Your instructions: Restate the following data in its entirety, word for word and without images.

Image change detection data
---------------

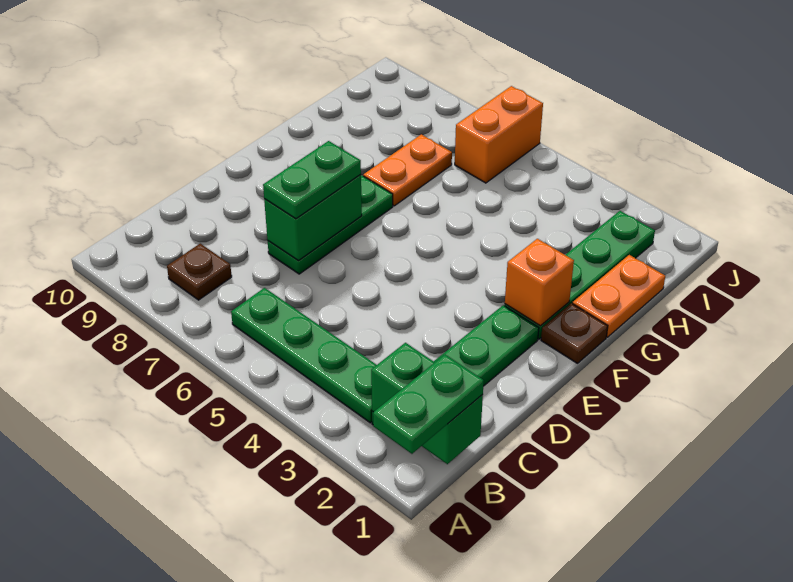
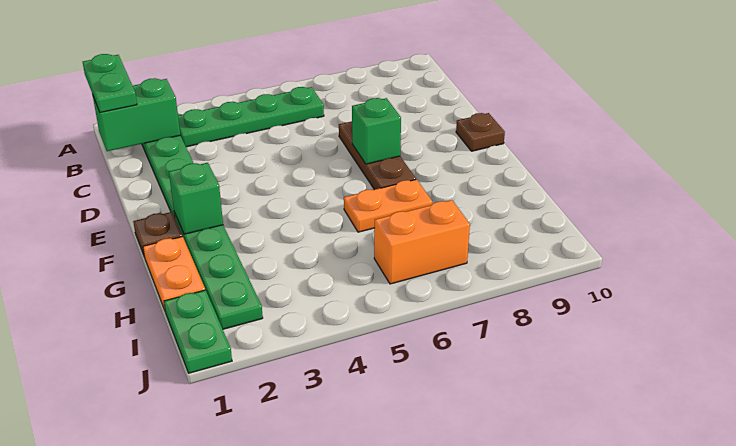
brown plate B8 level 1 -> brown plate E10 level 1
green plate D7:F7 level 1 -> brown plate D7:F7 level 1
green brick D7:E7 level 2 -> green brick E7 level 2
green plate D7:E7 level 3 -> green plate I1:J1 level 1
orange brick F2 level 2 -> green brick F2 level 2
orange plate G7:H7 level 1 -> orange plate G6:G7 level 1
orange brick I6:J6 level 1 -> orange brick I6:I7 level 1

---------------

Solution to the problem:
brown plate B8 level 1 -> brown plate E10 level 1
green plate D7:F7 level 1 -> brown plate D7:F7 level 1
green brick D7:E7 level 2 -> green brick E7 level 2
green plate D7:E7 level 3 -> green plate I1:J1 level 1
orange brick F2 level 2 -> green brick F2 level 2
orange plate G7:H7 level 1 -> orange plate G6:G7 level 1
orange brick I6:J6 level 1 -> orange brick I6:I7 level 1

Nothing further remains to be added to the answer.